> [Record extracts]
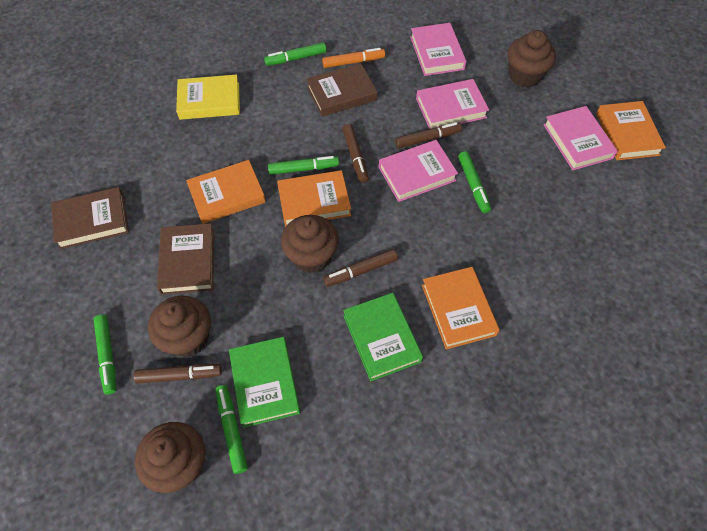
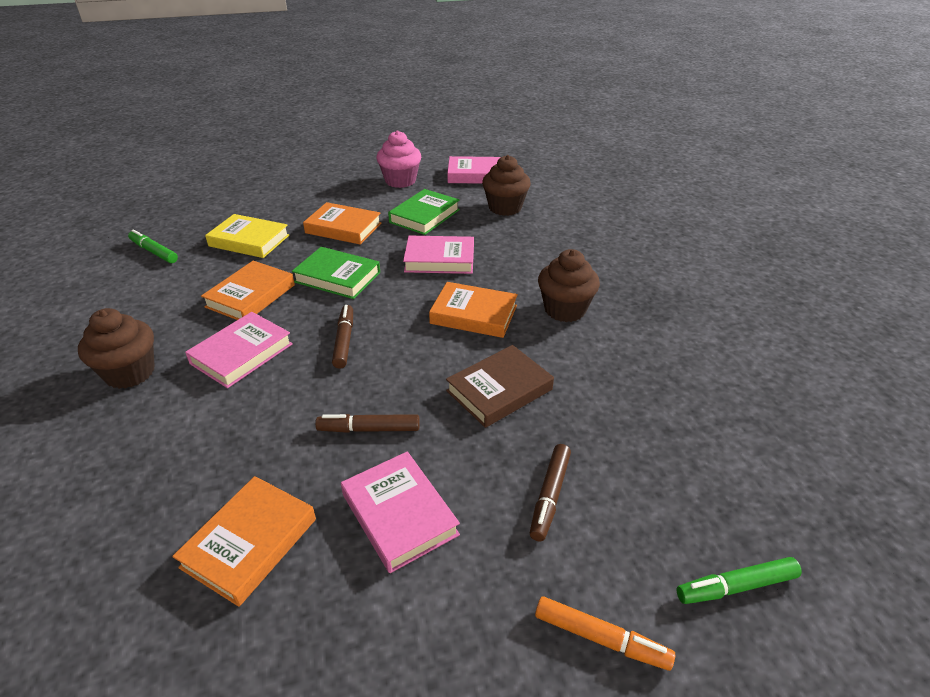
brown book: [51,187,129,249] [157,223,214,295] [306,63,378,117] = 3 -> [446,345,554,428] = 1
brown cupcake: [135,422,205,493] [148,296,211,357] [281,215,339,273] [507,30,556,88] = 4 -> [78,308,155,389] [482,155,531,216] [538,249,600,322] = 3
brown marker: [133,364,222,383] [323,249,398,287] [342,124,369,183] [395,122,462,148] = 4 -> [315,414,420,433] [332,305,353,369] [530,444,571,542] = 3
green marker: [93,314,116,395] [216,385,248,474] [264,42,327,66] [268,156,339,175] [458,151,491,213] = 5 -> [128,229,178,263] [677,557,802,604] = 2
pink cupcake: none = 0 -> [376,130,421,188] = 1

> [Task details] Reproduce the data above in full, exactly as it is, with the pictures left out.

> [Written response]
brown book: [51,187,129,249] [157,223,214,295] [306,63,378,117] = 3 -> [446,345,554,428] = 1
brown cupcake: [135,422,205,493] [148,296,211,357] [281,215,339,273] [507,30,556,88] = 4 -> [78,308,155,389] [482,155,531,216] [538,249,600,322] = 3
brown marker: [133,364,222,383] [323,249,398,287] [342,124,369,183] [395,122,462,148] = 4 -> [315,414,420,433] [332,305,353,369] [530,444,571,542] = 3
green marker: [93,314,116,395] [216,385,248,474] [264,42,327,66] [268,156,339,175] [458,151,491,213] = 5 -> [128,229,178,263] [677,557,802,604] = 2
pink cupcake: none = 0 -> [376,130,421,188] = 1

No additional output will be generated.